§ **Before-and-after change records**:

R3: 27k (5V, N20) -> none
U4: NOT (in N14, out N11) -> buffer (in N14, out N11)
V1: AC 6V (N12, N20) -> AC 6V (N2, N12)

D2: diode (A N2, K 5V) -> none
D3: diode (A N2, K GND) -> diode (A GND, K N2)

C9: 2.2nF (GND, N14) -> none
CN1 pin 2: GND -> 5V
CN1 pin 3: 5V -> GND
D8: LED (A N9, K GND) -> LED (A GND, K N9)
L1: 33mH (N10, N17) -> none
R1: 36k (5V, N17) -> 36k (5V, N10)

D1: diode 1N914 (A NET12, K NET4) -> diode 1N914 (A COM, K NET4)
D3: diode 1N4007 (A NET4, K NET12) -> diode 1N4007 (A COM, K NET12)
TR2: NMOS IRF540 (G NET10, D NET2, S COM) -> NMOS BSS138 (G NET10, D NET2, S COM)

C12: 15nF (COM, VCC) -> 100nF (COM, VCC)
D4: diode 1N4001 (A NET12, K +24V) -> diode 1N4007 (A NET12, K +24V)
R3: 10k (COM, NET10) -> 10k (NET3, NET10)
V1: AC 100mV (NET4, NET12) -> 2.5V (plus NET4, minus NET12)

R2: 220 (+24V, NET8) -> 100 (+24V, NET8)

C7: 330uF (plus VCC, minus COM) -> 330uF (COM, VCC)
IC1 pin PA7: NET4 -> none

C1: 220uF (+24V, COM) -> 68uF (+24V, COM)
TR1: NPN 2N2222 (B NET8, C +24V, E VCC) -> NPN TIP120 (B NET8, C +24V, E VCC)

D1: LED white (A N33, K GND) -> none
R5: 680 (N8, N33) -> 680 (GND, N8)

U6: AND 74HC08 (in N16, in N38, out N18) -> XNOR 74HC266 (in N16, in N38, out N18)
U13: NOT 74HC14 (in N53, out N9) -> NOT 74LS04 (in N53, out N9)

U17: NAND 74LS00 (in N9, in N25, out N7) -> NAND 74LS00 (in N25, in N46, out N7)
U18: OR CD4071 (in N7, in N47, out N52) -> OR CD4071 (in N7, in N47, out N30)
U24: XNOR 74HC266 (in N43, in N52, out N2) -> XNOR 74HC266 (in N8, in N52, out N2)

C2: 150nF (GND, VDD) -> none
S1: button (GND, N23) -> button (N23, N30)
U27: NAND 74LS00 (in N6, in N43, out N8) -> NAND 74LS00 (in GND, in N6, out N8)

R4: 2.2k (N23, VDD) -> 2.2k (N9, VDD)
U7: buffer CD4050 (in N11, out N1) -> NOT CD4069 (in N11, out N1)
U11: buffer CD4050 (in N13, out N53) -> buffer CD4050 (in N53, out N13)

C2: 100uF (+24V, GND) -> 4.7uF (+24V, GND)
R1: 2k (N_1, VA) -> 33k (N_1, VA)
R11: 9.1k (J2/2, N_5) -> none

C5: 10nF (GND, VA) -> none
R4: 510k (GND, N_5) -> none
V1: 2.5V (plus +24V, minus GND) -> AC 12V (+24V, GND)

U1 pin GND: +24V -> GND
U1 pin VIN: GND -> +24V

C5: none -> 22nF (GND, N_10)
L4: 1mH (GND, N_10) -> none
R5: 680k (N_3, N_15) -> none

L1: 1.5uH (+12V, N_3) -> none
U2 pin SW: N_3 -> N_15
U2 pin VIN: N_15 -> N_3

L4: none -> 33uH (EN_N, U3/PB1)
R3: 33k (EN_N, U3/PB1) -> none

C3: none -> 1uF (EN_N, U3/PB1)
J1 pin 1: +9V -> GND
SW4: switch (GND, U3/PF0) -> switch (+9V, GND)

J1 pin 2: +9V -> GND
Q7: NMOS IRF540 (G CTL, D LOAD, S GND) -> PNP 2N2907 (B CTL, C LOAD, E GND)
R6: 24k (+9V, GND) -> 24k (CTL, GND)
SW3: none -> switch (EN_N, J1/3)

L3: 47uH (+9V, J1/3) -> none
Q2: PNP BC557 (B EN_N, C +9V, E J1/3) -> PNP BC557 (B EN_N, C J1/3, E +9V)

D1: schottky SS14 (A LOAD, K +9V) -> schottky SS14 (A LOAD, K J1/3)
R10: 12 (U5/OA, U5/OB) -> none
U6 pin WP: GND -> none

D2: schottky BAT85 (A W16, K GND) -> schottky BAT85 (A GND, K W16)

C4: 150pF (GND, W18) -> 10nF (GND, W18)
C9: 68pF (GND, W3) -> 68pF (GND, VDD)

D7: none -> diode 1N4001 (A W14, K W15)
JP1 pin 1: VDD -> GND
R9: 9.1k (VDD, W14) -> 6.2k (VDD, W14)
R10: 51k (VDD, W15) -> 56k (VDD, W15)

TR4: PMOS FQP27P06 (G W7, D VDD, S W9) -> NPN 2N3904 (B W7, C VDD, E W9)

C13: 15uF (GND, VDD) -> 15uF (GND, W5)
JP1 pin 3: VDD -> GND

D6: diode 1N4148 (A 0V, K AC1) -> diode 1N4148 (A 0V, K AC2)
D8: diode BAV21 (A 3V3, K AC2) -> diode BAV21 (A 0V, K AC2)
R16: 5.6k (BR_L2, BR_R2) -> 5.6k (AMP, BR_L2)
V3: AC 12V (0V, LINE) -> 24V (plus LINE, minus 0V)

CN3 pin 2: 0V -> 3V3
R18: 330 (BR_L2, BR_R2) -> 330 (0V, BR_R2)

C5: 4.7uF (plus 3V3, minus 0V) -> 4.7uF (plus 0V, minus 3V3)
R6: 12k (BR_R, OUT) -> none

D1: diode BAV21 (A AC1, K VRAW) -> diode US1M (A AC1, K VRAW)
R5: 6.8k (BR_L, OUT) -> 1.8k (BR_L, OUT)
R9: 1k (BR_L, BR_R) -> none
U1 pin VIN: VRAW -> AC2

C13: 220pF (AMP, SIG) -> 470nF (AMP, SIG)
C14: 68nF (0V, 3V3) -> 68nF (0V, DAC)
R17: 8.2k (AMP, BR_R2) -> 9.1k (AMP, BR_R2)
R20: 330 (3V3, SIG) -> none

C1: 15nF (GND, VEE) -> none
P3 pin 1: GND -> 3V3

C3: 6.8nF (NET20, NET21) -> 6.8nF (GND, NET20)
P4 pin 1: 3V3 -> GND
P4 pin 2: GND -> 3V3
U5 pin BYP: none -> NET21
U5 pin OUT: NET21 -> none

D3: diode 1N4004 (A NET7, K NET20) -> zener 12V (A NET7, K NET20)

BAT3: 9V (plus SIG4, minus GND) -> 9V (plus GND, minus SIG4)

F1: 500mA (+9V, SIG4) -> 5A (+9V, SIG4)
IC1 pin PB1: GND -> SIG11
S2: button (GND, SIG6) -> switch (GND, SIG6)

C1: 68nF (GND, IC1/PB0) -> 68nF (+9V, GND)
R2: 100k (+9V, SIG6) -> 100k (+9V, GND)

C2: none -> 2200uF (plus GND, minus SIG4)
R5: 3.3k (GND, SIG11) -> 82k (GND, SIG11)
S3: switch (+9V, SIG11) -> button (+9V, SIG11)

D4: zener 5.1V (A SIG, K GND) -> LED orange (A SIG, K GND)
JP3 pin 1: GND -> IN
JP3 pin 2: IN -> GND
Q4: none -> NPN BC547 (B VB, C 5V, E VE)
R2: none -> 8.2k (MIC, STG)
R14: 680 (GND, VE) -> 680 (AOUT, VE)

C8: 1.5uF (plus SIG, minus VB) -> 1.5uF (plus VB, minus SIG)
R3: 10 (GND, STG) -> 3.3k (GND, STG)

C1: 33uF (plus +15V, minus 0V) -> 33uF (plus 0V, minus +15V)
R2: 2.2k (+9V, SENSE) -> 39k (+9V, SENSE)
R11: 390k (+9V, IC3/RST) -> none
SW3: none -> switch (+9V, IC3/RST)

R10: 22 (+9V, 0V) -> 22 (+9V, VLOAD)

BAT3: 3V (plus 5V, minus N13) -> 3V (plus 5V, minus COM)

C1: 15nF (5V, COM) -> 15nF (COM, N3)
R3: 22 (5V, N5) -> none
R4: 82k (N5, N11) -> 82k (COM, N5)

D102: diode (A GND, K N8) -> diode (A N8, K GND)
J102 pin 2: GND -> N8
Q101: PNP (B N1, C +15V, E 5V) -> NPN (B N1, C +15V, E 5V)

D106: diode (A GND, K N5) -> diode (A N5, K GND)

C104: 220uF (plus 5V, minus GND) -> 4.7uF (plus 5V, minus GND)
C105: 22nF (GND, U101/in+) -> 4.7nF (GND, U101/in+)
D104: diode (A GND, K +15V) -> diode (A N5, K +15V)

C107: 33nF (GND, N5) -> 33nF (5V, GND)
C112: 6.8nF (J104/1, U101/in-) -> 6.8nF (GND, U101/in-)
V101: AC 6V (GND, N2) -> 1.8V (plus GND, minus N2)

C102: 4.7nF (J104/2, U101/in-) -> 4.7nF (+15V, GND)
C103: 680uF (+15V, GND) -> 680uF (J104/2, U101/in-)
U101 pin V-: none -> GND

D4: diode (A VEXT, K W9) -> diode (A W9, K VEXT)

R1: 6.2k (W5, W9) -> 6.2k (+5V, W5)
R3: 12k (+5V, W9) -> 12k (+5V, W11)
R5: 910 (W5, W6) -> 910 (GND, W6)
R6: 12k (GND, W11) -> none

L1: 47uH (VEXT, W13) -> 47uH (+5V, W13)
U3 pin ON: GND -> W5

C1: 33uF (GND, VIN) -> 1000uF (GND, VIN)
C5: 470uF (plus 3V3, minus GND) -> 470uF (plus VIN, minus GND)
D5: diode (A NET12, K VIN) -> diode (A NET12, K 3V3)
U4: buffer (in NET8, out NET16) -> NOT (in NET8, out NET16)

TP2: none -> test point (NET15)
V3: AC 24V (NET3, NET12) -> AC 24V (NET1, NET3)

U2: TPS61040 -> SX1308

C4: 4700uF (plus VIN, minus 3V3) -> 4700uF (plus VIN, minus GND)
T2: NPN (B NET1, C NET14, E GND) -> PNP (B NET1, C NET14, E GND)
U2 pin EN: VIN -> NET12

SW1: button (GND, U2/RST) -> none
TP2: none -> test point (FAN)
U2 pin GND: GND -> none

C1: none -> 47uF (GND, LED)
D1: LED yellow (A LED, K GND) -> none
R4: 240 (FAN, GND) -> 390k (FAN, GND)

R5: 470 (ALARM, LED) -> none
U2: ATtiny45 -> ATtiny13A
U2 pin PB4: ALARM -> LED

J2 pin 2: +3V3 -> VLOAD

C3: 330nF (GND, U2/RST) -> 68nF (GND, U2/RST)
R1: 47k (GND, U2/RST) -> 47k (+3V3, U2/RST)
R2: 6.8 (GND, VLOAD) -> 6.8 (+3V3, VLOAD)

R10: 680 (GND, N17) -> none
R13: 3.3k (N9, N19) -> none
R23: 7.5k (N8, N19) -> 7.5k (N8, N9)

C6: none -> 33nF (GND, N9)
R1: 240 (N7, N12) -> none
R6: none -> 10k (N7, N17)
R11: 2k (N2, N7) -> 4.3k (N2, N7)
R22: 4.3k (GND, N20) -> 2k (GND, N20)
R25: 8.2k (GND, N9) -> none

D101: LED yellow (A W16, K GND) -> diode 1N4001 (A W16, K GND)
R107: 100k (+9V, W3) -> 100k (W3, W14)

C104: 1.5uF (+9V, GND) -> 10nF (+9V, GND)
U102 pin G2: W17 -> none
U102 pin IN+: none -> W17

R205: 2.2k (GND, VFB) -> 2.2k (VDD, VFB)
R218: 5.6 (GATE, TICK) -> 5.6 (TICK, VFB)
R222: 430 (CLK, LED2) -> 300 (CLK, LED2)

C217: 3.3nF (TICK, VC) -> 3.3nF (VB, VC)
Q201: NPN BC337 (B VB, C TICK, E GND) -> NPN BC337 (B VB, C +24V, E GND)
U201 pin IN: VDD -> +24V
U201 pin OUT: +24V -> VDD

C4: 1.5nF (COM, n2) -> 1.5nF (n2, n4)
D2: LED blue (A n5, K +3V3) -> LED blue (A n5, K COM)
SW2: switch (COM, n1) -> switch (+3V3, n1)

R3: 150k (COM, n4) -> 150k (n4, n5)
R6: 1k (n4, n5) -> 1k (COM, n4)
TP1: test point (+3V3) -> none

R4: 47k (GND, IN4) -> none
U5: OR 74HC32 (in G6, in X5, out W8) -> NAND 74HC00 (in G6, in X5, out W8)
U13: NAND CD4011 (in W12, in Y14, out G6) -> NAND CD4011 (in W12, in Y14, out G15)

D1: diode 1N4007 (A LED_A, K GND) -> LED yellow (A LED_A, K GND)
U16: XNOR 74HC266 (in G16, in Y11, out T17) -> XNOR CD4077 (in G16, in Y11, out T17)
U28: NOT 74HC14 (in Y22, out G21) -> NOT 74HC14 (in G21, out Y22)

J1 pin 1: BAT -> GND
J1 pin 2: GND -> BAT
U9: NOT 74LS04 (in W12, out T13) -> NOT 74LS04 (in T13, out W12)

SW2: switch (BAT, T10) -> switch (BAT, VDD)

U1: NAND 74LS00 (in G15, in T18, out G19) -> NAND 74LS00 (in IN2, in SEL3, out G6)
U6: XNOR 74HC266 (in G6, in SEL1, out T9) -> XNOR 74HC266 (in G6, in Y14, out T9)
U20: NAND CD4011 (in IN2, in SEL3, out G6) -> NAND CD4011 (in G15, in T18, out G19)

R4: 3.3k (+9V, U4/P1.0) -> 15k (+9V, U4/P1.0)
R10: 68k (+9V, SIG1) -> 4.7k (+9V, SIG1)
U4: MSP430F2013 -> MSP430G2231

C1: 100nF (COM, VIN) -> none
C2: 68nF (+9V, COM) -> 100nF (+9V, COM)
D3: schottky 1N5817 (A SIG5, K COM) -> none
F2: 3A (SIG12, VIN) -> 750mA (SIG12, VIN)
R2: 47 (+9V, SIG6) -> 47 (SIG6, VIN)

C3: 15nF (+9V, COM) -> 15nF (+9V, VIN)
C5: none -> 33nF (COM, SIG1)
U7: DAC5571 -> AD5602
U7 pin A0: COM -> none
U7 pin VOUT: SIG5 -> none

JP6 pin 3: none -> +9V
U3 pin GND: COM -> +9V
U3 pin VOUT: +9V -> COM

§ **Work request**:
Could you set down, word for word, only the lines above from the line with "D5: diode (A" to the line with "U201 pin OUT: +24V -> VDD", including both?

§ **Solution**:
D5: diode (A NET12, K VIN) -> diode (A NET12, K 3V3)
U4: buffer (in NET8, out NET16) -> NOT (in NET8, out NET16)

TP2: none -> test point (NET15)
V3: AC 24V (NET3, NET12) -> AC 24V (NET1, NET3)

U2: TPS61040 -> SX1308

C4: 4700uF (plus VIN, minus 3V3) -> 4700uF (plus VIN, minus GND)
T2: NPN (B NET1, C NET14, E GND) -> PNP (B NET1, C NET14, E GND)
U2 pin EN: VIN -> NET12

SW1: button (GND, U2/RST) -> none
TP2: none -> test point (FAN)
U2 pin GND: GND -> none

C1: none -> 47uF (GND, LED)
D1: LED yellow (A LED, K GND) -> none
R4: 240 (FAN, GND) -> 390k (FAN, GND)

R5: 470 (ALARM, LED) -> none
U2: ATtiny45 -> ATtiny13A
U2 pin PB4: ALARM -> LED

J2 pin 2: +3V3 -> VLOAD

C3: 330nF (GND, U2/RST) -> 68nF (GND, U2/RST)
R1: 47k (GND, U2/RST) -> 47k (+3V3, U2/RST)
R2: 6.8 (GND, VLOAD) -> 6.8 (+3V3, VLOAD)

R10: 680 (GND, N17) -> none
R13: 3.3k (N9, N19) -> none
R23: 7.5k (N8, N19) -> 7.5k (N8, N9)

C6: none -> 33nF (GND, N9)
R1: 240 (N7, N12) -> none
R6: none -> 10k (N7, N17)
R11: 2k (N2, N7) -> 4.3k (N2, N7)
R22: 4.3k (GND, N20) -> 2k (GND, N20)
R25: 8.2k (GND, N9) -> none

D101: LED yellow (A W16, K GND) -> diode 1N4001 (A W16, K GND)
R107: 100k (+9V, W3) -> 100k (W3, W14)

C104: 1.5uF (+9V, GND) -> 10nF (+9V, GND)
U102 pin G2: W17 -> none
U102 pin IN+: none -> W17

R205: 2.2k (GND, VFB) -> 2.2k (VDD, VFB)
R218: 5.6 (GATE, TICK) -> 5.6 (TICK, VFB)
R222: 430 (CLK, LED2) -> 300 (CLK, LED2)

C217: 3.3nF (TICK, VC) -> 3.3nF (VB, VC)
Q201: NPN BC337 (B VB, C TICK, E GND) -> NPN BC337 (B VB, C +24V, E GND)
U201 pin IN: VDD -> +24V
U201 pin OUT: +24V -> VDD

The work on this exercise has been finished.